┌──

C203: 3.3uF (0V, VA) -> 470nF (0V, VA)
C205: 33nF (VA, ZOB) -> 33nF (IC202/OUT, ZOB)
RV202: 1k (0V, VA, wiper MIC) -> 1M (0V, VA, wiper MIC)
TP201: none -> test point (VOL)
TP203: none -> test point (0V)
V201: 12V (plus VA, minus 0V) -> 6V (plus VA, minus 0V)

└──
┌──

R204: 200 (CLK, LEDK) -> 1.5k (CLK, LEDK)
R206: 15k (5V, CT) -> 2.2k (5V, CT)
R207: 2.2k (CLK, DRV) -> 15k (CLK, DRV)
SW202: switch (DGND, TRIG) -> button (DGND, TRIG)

└──

**Work instruction:**
From the data above, output only the lines between the line containing "C205: 33nF (VA, ZOB) -> 33nF (IC202/OUT, ZOB)" and the line containing "V201: 12V (plus", inclusive, exactly as written.

**Expected output:**
C205: 33nF (VA, ZOB) -> 33nF (IC202/OUT, ZOB)
RV202: 1k (0V, VA, wiper MIC) -> 1M (0V, VA, wiper MIC)
TP201: none -> test point (VOL)
TP203: none -> test point (0V)
V201: 12V (plus VA, minus 0V) -> 6V (plus VA, minus 0V)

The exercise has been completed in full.